주어진 과제 ->
아래 목록에서 "kern"라는 문자열이 들어 있는 줄은 어느 것입니까? 대소문자를 구분해 찾고, 해당하는 줄을 모두 옮겨 적으세요.

제공된 목록 ->
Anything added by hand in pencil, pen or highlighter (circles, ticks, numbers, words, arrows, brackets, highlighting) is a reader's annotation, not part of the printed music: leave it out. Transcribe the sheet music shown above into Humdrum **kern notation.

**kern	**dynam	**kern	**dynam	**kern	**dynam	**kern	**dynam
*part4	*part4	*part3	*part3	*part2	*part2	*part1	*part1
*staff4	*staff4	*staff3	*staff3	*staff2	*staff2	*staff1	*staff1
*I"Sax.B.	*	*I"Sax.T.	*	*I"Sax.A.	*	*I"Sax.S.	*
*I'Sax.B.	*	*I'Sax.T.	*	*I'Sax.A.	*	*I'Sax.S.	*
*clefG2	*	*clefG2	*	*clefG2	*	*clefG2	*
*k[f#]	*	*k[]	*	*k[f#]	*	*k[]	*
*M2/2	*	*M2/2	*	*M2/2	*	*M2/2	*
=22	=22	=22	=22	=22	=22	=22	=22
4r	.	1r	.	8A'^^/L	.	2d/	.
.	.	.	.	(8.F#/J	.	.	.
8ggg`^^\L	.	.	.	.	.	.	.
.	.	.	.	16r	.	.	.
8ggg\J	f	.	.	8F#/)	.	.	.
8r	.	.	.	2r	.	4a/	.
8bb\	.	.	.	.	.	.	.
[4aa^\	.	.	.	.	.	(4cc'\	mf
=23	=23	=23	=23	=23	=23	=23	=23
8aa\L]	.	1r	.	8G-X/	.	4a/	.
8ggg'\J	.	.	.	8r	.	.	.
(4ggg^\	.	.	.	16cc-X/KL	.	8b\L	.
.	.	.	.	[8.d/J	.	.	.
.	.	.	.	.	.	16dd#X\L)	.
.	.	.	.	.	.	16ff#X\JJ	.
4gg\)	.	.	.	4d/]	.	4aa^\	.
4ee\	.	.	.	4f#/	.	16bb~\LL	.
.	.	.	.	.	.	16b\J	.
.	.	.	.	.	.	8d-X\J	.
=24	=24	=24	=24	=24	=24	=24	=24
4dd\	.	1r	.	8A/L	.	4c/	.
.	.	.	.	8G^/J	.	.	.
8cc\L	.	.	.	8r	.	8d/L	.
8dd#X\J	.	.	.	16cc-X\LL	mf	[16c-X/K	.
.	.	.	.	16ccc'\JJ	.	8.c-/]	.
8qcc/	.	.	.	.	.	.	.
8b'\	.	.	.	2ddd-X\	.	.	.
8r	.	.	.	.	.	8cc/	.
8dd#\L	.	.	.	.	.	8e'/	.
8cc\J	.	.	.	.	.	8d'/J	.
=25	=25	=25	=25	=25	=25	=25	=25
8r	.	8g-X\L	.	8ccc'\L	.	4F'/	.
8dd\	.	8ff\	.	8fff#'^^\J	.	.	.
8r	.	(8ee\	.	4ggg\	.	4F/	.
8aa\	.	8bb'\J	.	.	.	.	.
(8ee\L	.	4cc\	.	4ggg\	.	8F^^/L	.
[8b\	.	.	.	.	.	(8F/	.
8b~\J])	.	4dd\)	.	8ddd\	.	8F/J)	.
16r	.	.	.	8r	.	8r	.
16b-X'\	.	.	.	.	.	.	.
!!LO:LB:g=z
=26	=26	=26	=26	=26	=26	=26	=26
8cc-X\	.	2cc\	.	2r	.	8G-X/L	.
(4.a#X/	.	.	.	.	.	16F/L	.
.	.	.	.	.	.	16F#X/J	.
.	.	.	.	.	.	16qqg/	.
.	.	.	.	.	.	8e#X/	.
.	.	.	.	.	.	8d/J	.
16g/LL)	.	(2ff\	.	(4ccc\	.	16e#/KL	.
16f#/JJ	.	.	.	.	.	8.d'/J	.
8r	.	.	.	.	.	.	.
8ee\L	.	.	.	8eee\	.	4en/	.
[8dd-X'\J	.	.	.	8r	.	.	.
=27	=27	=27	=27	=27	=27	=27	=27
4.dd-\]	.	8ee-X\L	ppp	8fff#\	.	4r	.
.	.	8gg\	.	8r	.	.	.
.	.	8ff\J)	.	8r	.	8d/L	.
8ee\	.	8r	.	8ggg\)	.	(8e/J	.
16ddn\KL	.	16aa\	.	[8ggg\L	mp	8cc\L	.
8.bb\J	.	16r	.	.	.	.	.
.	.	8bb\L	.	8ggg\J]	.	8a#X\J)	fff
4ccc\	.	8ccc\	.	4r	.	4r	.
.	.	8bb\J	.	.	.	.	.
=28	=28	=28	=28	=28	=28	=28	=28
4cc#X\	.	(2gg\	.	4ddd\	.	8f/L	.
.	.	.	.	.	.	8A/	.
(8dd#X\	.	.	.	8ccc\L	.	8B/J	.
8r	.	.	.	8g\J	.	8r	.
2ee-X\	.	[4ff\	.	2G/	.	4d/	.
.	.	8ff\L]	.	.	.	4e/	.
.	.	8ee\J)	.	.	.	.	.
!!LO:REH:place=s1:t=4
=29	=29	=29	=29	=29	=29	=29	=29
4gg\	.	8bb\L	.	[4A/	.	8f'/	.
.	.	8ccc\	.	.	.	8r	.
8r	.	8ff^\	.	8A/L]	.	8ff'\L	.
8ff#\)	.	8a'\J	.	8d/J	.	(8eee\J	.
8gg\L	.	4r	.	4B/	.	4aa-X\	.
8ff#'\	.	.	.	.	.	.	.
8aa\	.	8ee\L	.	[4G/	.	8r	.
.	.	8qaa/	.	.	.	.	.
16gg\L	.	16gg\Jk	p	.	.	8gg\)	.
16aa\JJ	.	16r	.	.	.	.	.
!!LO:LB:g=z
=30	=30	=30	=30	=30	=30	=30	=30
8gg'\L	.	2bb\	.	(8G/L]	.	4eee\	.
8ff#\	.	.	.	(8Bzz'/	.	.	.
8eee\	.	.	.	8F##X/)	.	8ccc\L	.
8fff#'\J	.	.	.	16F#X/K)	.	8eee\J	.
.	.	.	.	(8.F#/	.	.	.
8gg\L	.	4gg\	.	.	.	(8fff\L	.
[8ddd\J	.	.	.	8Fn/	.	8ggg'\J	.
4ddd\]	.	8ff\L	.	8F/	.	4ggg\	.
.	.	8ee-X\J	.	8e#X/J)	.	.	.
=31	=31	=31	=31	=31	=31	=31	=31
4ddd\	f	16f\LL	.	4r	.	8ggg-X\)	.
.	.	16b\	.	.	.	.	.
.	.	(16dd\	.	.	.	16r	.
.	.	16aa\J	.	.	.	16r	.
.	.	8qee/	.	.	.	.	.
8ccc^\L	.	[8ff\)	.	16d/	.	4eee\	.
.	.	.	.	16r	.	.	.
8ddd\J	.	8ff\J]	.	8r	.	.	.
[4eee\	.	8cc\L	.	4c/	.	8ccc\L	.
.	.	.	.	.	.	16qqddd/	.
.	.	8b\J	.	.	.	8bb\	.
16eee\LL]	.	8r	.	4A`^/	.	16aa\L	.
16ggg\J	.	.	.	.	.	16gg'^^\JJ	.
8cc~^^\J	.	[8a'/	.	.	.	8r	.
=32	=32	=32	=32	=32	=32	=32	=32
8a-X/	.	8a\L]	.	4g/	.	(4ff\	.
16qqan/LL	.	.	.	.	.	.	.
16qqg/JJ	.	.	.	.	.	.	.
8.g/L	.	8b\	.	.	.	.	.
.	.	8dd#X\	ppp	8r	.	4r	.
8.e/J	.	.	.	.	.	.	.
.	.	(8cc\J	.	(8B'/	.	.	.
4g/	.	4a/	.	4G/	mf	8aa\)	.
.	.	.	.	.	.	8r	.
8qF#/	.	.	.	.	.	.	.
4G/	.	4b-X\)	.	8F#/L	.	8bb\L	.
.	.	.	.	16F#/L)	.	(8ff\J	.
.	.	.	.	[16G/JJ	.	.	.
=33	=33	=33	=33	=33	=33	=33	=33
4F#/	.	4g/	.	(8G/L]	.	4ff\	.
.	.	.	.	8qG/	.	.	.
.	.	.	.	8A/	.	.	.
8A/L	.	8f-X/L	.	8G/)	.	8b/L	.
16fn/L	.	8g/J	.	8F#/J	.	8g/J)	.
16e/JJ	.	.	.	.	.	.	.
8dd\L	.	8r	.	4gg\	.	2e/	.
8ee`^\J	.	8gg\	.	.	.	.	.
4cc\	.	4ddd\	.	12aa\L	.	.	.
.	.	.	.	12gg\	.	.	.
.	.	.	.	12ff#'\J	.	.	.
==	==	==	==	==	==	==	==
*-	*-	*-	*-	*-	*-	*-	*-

과제 풀이 ->
Anything added by hand in pencil, pen or highlighter (circles, ticks, numbers, words, arrows, brackets, highlighting) is a reader's annotation, not part of the printed music: leave it out. Transcribe the sheet music shown above into Humdrum **kern notation.
**kern	**dynam	**kern	**dynam	**kern	**dynam	**kern	**dynam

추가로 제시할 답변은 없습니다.